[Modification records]

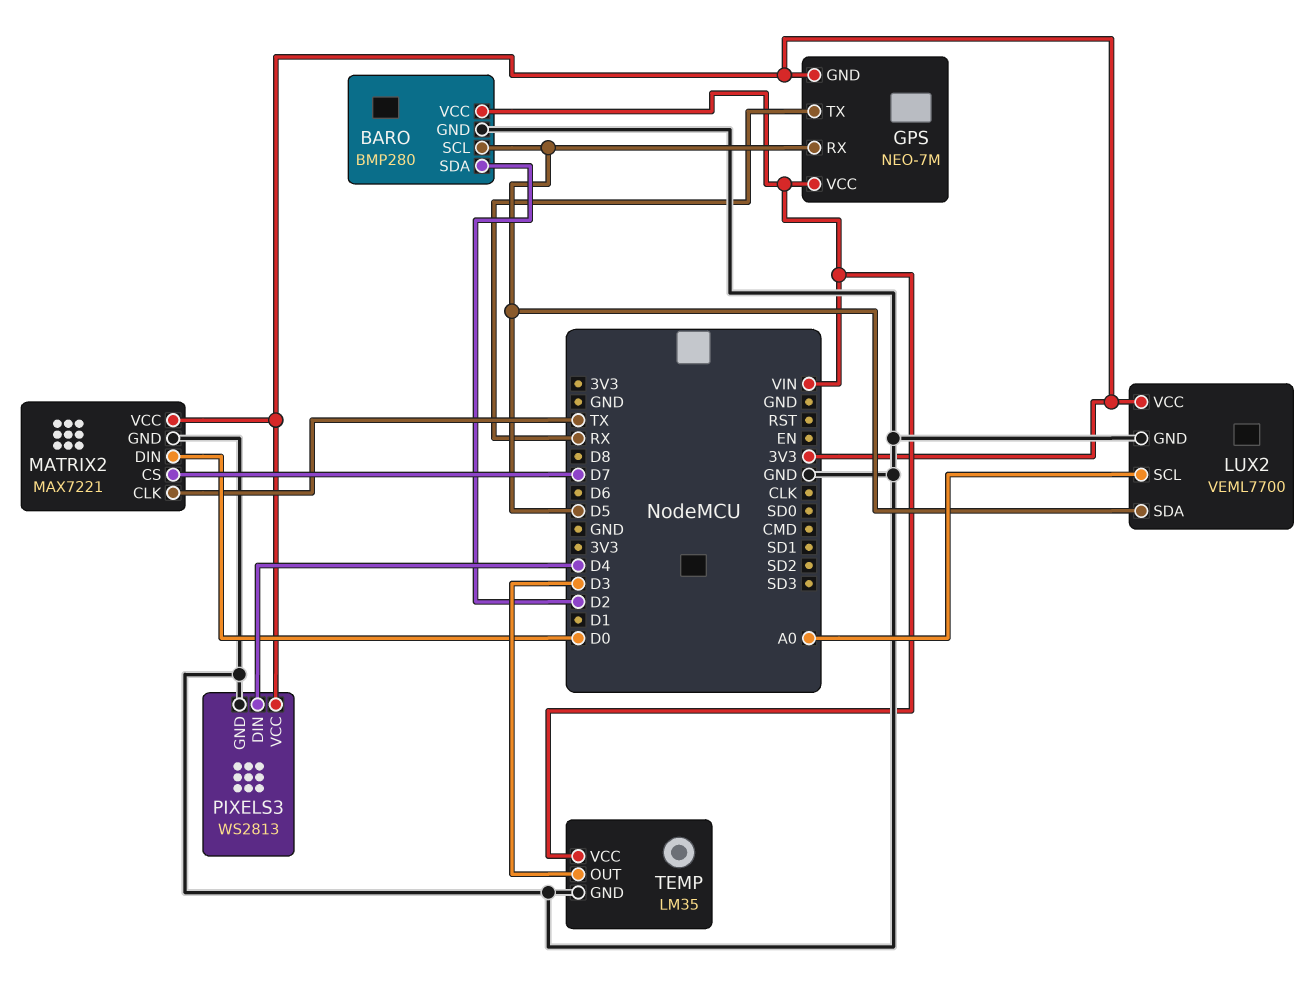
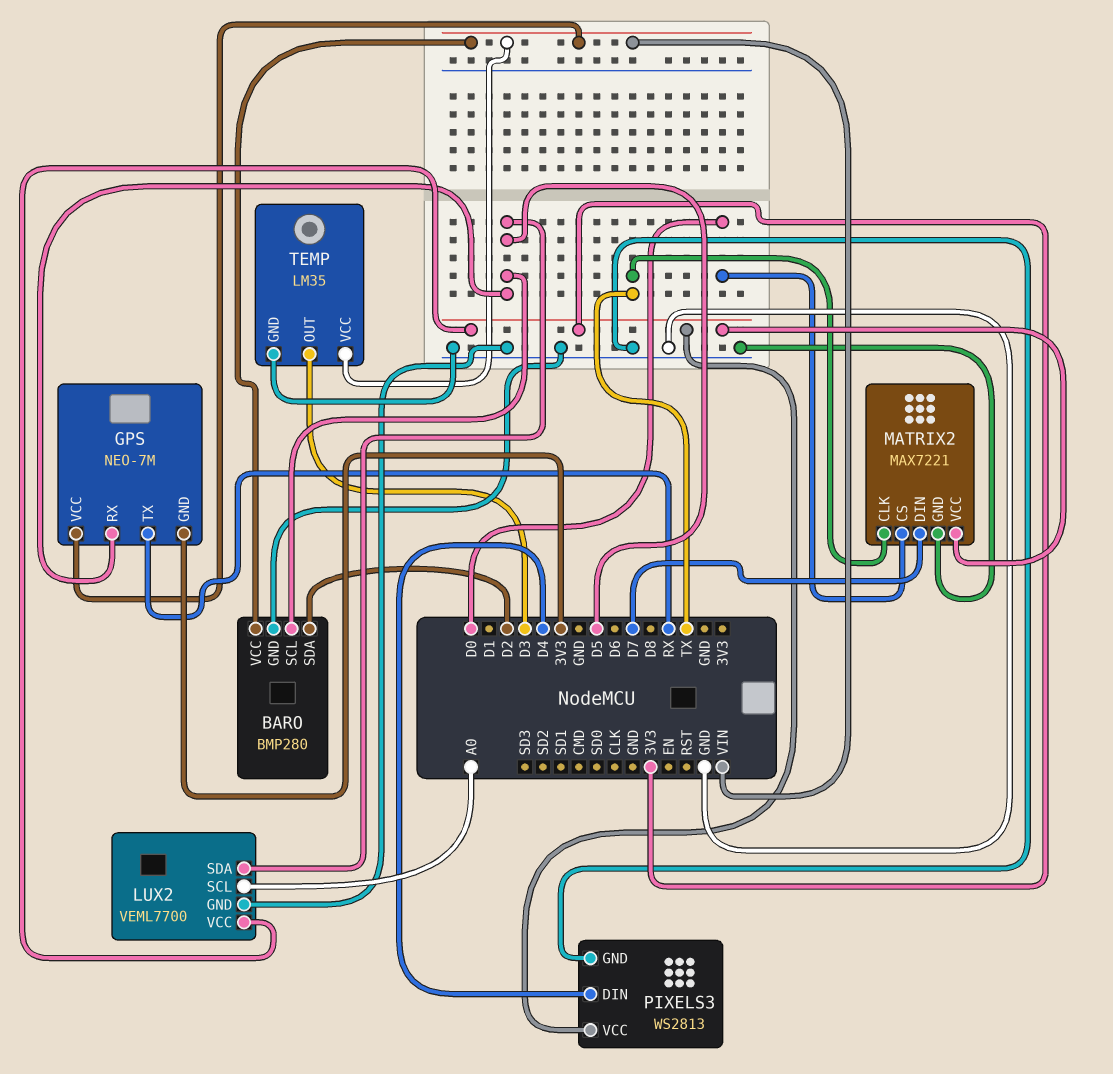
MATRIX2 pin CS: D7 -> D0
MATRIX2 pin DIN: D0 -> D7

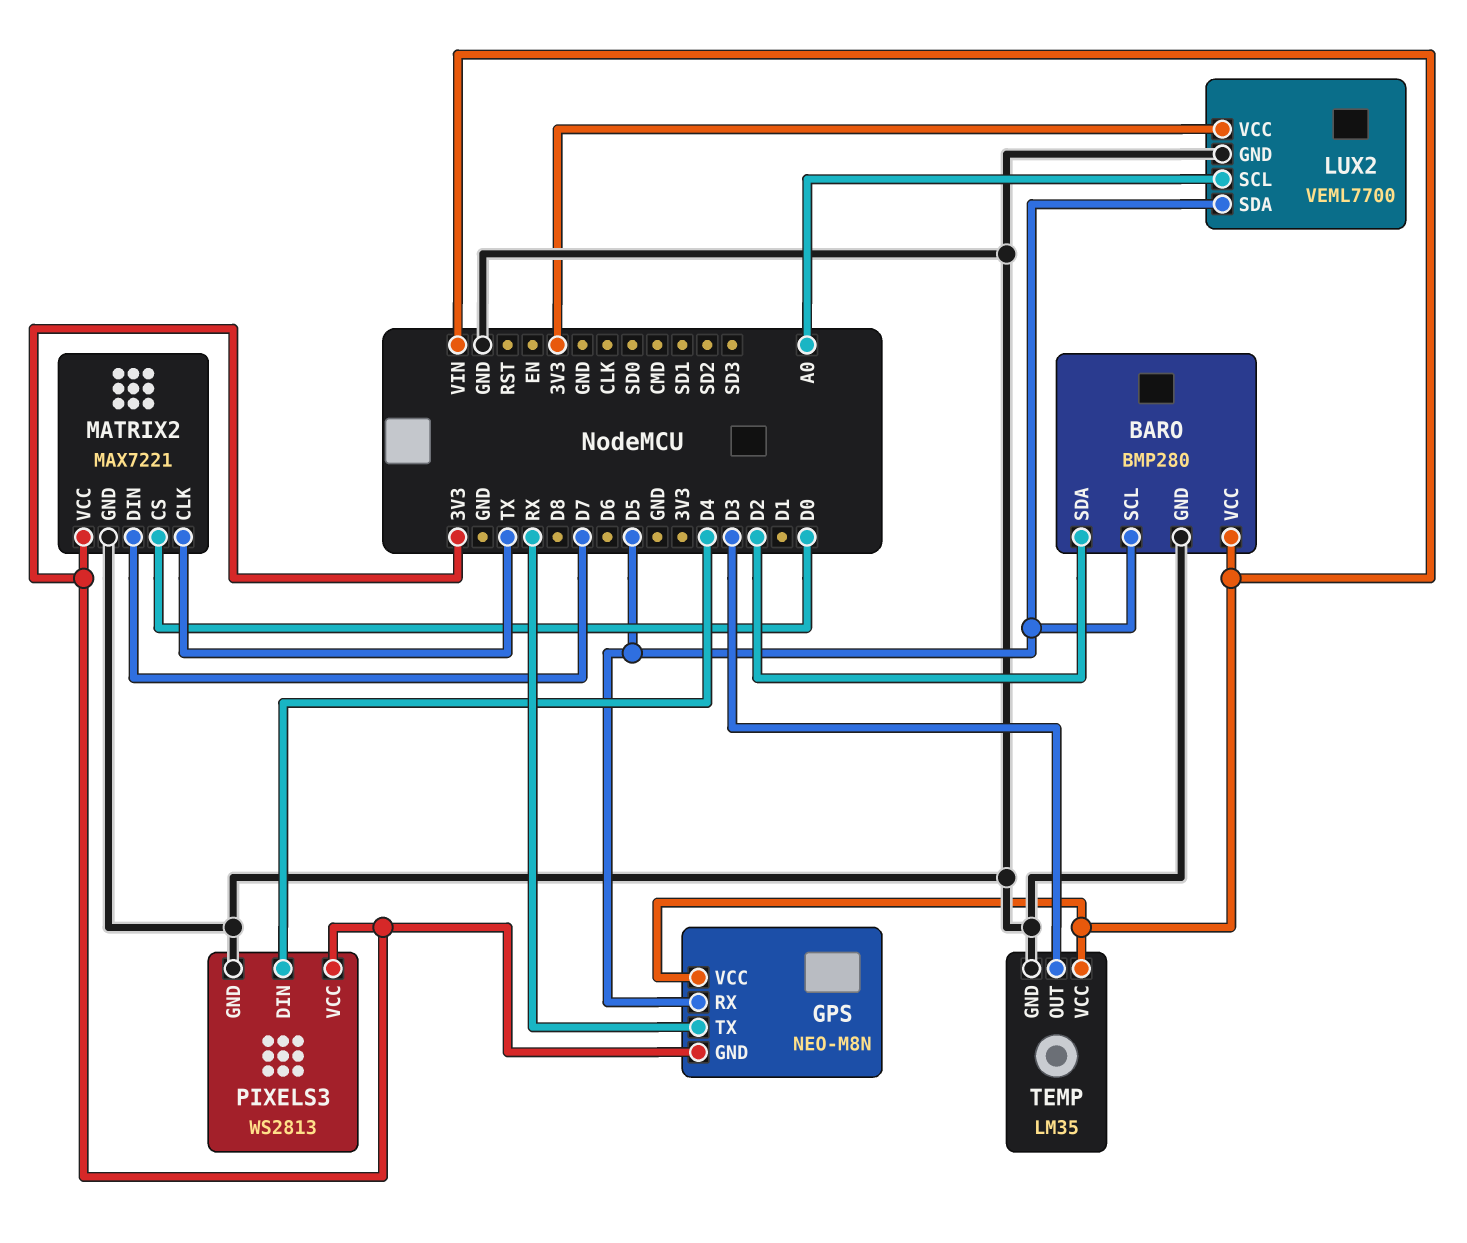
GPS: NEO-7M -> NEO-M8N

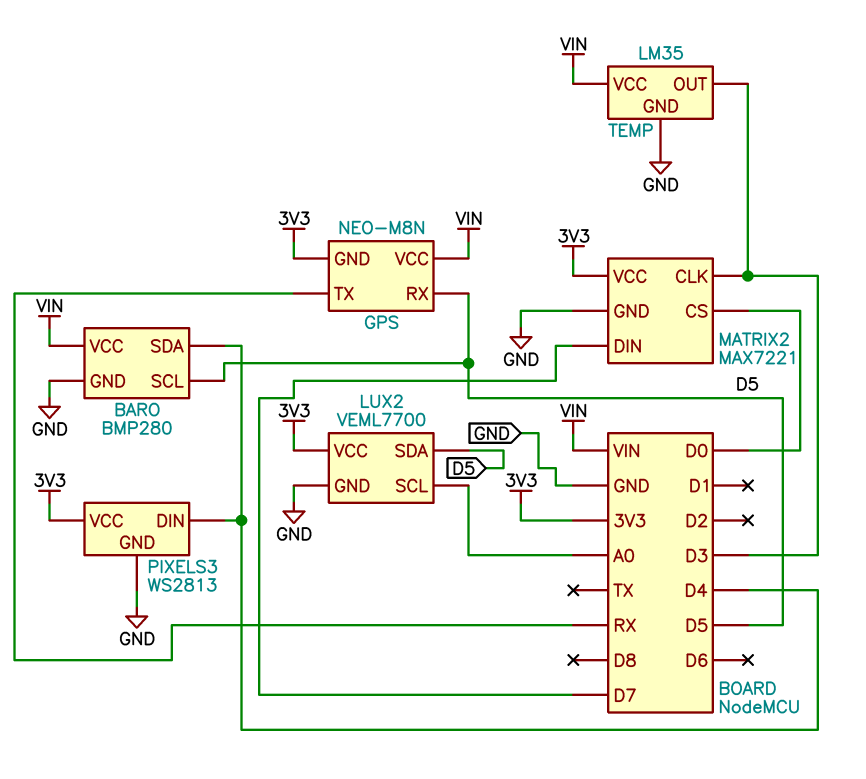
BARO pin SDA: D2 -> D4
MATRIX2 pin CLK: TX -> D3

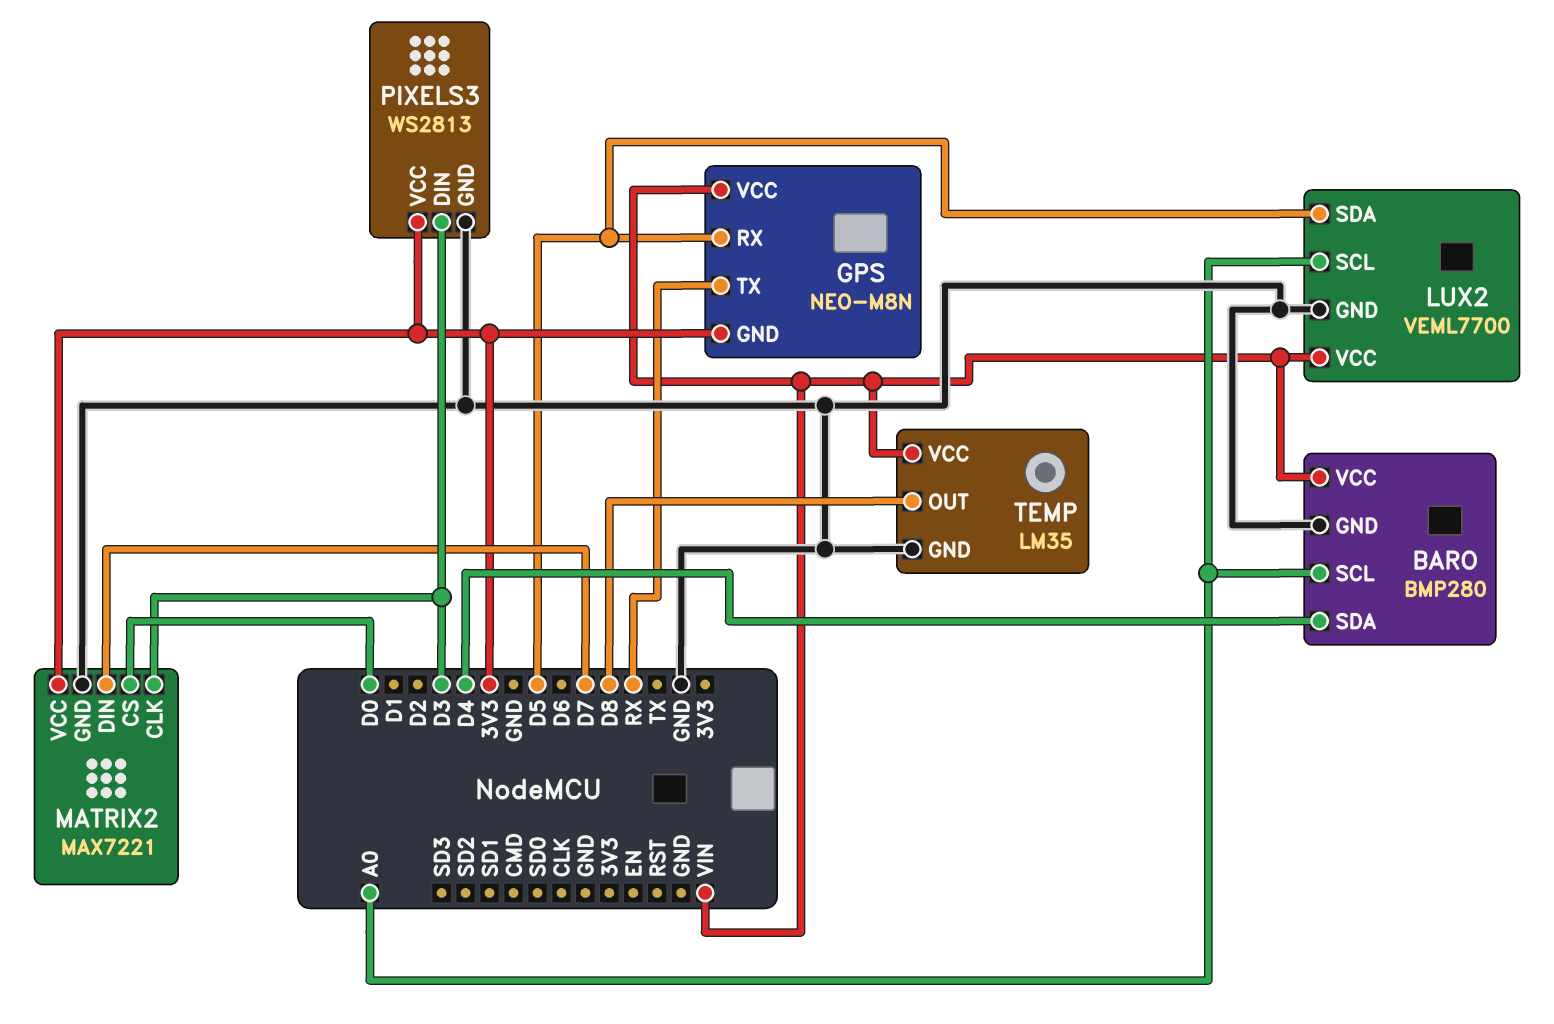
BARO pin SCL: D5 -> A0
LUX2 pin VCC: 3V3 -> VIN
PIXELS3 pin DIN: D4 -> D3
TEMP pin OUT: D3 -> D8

#### WHAT YOU ARE ASKED TO DO:
Retype the records exactly. Any image in them should not appear in what you write.

#### REPLY:
MATRIX2 pin CS: D7 -> D0
MATRIX2 pin DIN: D0 -> D7

GPS: NEO-7M -> NEO-M8N

BARO pin SDA: D2 -> D4
MATRIX2 pin CLK: TX -> D3

BARO pin SCL: D5 -> A0
LUX2 pin VCC: 3V3 -> VIN
PIXELS3 pin DIN: D4 -> D3
TEMP pin OUT: D3 -> D8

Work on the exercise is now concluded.